-- Source material start --

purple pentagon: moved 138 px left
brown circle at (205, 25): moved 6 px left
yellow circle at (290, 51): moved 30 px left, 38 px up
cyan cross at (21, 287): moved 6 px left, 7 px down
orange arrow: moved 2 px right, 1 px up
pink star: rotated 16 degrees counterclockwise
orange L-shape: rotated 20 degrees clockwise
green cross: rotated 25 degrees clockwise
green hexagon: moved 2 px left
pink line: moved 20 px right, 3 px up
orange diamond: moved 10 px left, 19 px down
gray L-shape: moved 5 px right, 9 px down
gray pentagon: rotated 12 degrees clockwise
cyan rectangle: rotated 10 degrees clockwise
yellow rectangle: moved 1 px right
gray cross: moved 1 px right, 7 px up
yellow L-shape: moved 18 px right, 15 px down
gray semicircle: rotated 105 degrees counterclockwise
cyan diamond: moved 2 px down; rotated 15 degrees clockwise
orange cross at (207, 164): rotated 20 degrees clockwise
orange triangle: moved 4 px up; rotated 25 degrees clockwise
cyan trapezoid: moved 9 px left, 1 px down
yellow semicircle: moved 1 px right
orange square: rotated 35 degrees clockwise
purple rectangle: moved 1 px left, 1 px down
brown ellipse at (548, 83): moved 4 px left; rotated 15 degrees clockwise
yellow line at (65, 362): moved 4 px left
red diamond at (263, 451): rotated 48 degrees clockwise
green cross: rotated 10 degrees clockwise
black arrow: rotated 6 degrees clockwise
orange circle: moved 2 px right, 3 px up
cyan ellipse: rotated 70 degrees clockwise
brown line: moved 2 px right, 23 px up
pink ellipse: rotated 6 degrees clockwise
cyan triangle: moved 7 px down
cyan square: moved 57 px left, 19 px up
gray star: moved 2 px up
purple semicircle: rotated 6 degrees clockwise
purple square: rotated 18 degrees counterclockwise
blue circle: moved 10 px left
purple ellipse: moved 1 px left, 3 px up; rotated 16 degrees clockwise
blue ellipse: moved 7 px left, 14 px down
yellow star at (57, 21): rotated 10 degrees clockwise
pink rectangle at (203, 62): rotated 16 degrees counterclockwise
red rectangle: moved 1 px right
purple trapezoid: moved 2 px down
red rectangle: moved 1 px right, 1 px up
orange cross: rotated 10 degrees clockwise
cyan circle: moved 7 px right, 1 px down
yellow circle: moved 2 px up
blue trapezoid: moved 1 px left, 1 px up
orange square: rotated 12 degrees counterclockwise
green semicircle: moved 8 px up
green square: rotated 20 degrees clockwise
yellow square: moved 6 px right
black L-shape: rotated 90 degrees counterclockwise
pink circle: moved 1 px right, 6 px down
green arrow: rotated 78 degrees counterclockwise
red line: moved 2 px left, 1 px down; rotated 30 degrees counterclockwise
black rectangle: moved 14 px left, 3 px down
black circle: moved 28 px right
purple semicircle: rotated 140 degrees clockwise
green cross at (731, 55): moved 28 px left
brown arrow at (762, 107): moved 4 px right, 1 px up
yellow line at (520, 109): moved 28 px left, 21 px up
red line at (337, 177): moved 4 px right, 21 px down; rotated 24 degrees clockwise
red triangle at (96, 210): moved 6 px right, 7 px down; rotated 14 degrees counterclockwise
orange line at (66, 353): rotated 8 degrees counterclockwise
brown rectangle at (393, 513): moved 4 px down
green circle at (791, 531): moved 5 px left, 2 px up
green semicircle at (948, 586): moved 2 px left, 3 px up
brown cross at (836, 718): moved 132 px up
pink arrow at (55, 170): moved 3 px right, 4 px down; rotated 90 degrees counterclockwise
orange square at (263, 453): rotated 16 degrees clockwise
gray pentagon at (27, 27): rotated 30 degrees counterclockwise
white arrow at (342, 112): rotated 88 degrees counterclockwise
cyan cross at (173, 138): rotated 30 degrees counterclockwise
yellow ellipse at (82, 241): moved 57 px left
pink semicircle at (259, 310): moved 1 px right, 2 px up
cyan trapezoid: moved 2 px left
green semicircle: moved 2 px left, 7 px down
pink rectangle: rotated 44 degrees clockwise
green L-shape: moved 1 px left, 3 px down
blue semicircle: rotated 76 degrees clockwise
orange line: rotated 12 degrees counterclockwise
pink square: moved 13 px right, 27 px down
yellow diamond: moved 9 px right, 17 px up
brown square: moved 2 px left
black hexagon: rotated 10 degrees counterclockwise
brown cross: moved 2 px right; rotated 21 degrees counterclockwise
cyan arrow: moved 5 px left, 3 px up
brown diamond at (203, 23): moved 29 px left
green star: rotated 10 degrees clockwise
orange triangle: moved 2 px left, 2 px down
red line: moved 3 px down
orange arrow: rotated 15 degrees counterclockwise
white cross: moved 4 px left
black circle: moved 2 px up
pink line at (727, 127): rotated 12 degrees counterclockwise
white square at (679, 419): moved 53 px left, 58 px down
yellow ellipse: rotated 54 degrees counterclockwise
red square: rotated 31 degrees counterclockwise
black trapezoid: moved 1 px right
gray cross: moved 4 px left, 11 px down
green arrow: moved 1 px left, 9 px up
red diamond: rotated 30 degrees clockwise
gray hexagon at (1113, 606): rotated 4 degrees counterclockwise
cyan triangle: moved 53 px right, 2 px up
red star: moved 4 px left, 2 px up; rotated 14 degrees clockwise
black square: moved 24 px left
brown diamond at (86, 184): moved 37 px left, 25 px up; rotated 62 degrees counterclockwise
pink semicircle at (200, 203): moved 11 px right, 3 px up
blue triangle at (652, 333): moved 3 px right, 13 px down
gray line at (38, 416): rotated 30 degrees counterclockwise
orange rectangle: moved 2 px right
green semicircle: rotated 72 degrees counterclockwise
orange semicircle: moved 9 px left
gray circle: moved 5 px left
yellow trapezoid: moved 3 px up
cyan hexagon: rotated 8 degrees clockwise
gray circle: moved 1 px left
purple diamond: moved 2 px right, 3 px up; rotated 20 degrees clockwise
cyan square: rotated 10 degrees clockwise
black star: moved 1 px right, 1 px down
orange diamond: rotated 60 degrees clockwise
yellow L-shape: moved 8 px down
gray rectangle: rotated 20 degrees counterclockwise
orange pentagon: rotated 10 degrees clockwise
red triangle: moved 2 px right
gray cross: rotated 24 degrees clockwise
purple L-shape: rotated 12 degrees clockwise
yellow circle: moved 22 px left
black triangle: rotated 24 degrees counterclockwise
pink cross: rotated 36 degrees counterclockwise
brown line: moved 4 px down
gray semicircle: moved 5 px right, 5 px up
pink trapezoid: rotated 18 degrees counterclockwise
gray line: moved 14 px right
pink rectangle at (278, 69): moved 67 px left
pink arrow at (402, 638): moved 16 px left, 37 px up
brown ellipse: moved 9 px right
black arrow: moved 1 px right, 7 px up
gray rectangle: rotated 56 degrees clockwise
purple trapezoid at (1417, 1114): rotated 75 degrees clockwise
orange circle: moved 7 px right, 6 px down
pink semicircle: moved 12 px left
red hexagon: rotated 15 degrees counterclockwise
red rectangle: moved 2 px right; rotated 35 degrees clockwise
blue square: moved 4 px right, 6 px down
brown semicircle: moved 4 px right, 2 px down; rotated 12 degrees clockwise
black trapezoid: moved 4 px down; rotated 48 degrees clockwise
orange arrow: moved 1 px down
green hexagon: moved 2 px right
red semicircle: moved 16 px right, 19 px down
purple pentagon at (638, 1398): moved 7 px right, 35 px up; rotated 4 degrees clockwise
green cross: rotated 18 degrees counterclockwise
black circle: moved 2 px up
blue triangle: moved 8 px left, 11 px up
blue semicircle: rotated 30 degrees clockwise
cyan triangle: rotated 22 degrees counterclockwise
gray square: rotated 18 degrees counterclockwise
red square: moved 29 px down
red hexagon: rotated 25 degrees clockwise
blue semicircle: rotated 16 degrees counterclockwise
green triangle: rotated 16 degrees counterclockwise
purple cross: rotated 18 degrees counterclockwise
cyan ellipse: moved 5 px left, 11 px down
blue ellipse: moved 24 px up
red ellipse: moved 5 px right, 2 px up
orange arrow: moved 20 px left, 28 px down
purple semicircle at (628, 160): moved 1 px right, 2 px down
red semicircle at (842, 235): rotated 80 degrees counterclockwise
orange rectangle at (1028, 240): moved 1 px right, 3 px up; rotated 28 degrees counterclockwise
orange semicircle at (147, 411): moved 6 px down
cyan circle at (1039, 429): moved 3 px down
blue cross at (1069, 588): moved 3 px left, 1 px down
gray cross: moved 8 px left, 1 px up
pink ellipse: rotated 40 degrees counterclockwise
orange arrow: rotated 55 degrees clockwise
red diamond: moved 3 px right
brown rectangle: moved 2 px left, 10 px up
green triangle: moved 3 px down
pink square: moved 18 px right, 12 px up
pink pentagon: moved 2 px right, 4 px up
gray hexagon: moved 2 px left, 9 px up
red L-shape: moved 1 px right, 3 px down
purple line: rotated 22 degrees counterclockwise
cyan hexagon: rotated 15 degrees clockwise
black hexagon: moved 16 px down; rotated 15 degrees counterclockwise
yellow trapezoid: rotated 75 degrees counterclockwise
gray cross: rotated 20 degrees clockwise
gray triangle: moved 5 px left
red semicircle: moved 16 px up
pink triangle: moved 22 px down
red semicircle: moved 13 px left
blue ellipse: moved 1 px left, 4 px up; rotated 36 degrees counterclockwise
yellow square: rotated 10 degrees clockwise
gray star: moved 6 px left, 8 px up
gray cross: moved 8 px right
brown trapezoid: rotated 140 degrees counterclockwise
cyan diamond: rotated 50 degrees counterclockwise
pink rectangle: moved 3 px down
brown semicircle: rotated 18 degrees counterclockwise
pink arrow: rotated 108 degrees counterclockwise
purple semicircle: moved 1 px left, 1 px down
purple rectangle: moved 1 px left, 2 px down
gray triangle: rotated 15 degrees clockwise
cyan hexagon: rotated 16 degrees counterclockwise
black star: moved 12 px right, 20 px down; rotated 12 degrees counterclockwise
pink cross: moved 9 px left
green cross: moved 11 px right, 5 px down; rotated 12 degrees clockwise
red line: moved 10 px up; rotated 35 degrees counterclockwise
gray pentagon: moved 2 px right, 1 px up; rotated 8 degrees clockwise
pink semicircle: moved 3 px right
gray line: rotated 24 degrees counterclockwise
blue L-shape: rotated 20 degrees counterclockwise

-- Source material end --

> [Aim of the task] Copy the material above verbatim, starting at its first line and ending at the line that contains "orange L-shape: rotated 20 degrees clockwise".

> [Final answer]
purple pentagon: moved 138 px left
brown circle at (205, 25): moved 6 px left
yellow circle at (290, 51): moved 30 px left, 38 px up
cyan cross at (21, 287): moved 6 px left, 7 px down
orange arrow: moved 2 px right, 1 px up
pink star: rotated 16 degrees counterclockwise
orange L-shape: rotated 20 degrees clockwise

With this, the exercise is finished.